> _Problem details_:
Go through the entries below and say how many lines hold the word "left". Nothing else is needed.

(Source records)

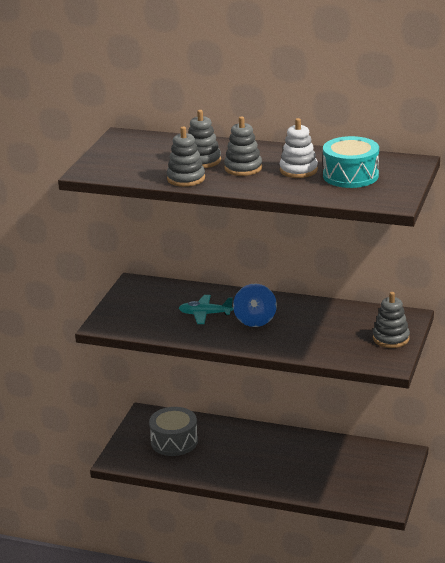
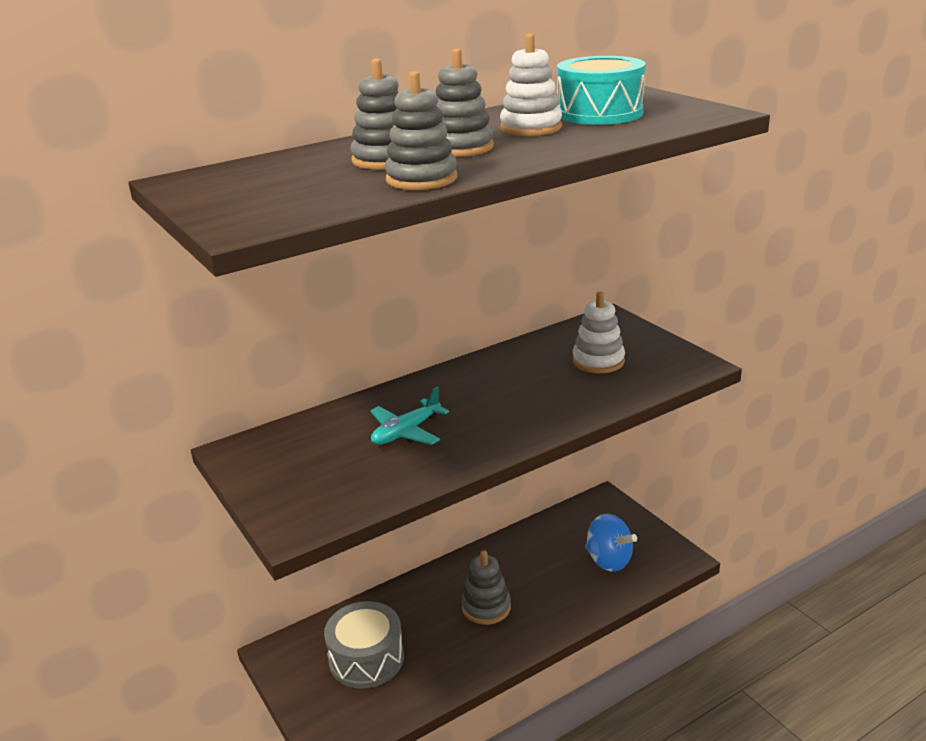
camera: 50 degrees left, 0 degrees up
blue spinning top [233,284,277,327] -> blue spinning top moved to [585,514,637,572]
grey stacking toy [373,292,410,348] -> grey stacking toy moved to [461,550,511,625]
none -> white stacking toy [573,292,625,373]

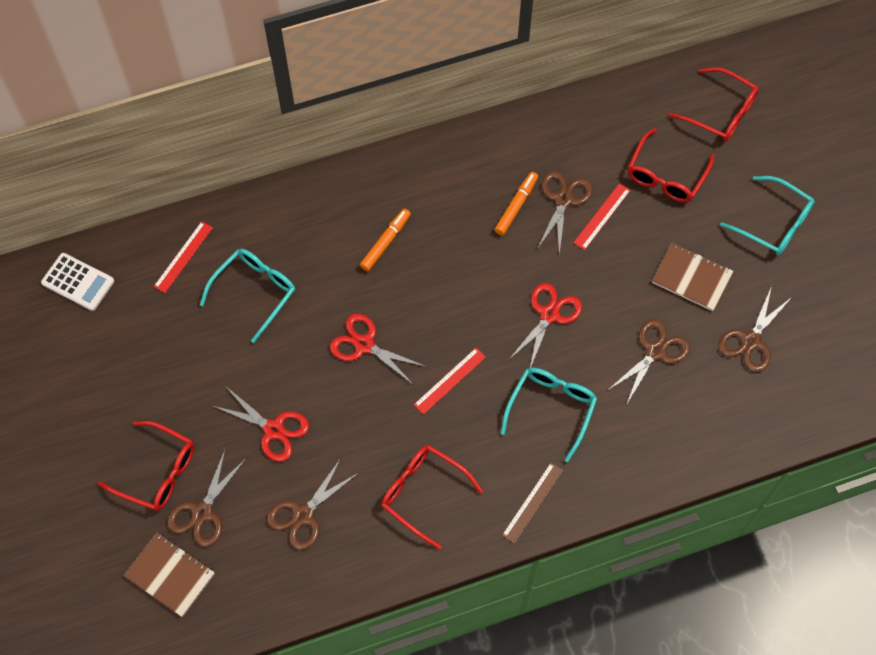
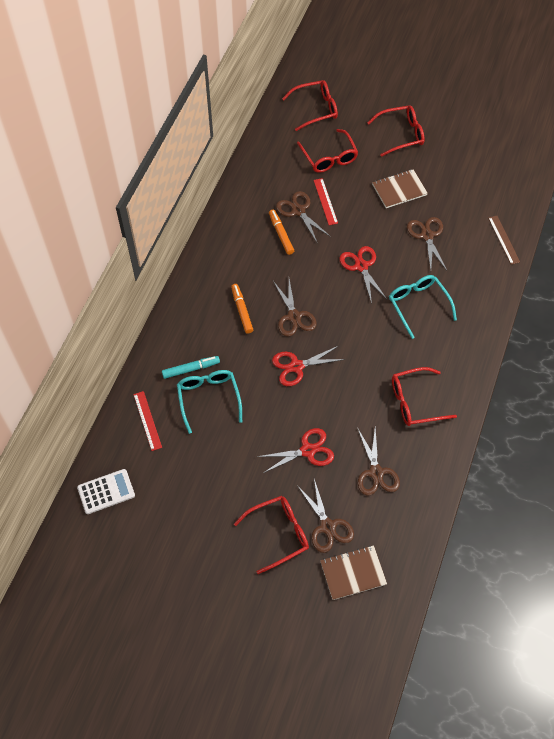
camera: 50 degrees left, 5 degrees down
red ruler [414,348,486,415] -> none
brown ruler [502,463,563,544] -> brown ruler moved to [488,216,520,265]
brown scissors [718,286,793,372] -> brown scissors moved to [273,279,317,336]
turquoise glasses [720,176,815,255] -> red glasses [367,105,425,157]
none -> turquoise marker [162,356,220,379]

(End Source records)

> _Solved exercise_:
2